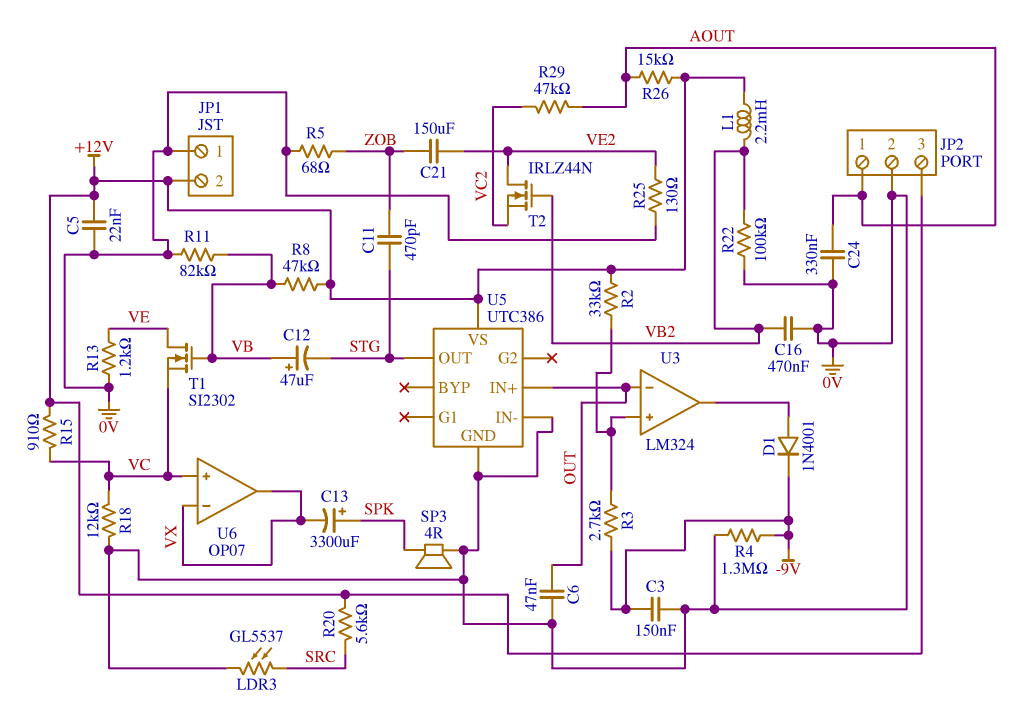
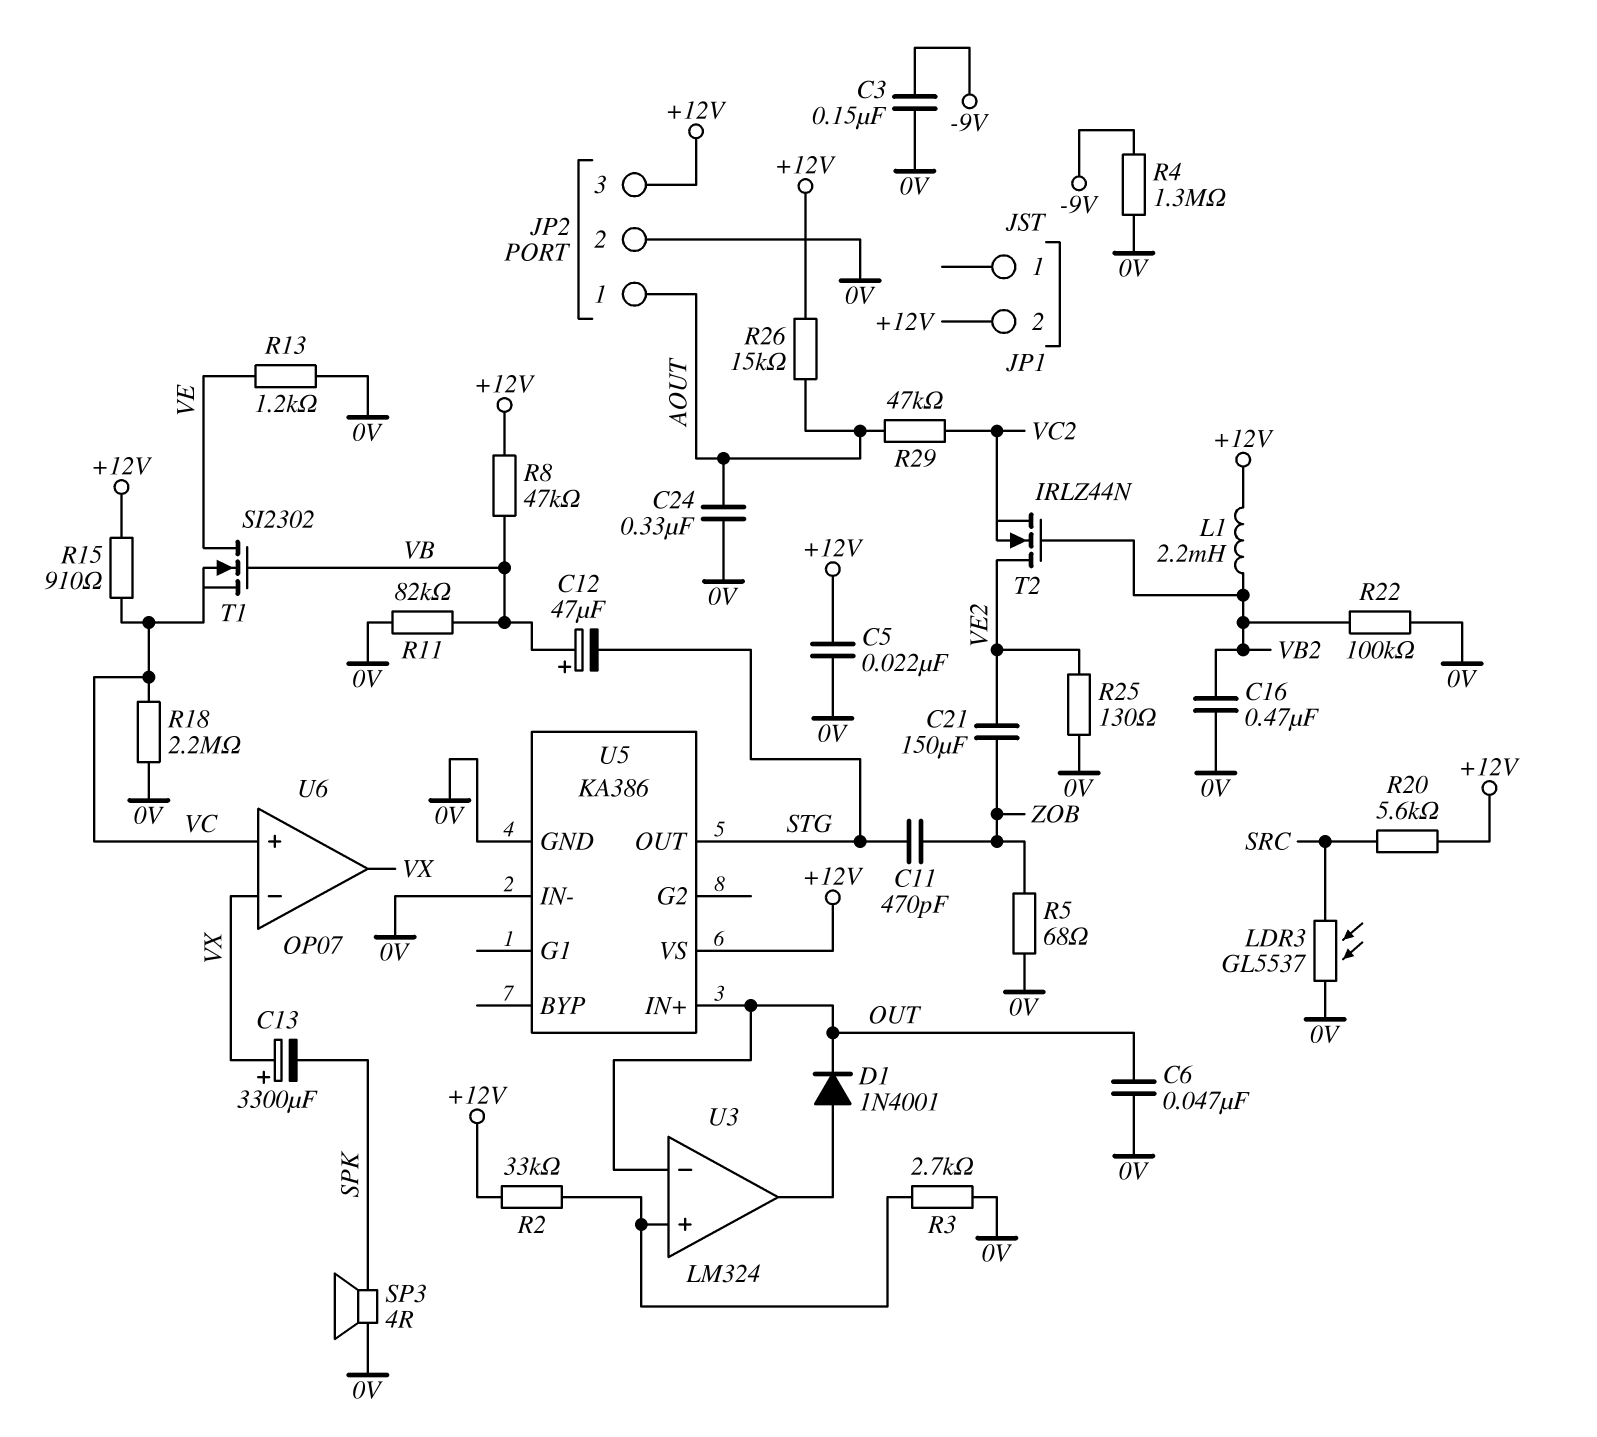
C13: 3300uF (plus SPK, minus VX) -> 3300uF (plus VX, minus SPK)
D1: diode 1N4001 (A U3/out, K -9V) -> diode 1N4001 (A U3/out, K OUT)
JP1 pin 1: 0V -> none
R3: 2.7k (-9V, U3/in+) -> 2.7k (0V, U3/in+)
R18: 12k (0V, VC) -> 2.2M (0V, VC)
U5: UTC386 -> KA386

---*---

** Exercise **
Copy the lines above exactly, beginning at the line containing "R3: 2.7k (-9V, U3/in+) -> 2.7k (0V, U3/in+)" and stopping at the last line.

** Reply **
R3: 2.7k (-9V, U3/in+) -> 2.7k (0V, U3/in+)
R18: 12k (0V, VC) -> 2.2M (0V, VC)
U5: UTC386 -> KA386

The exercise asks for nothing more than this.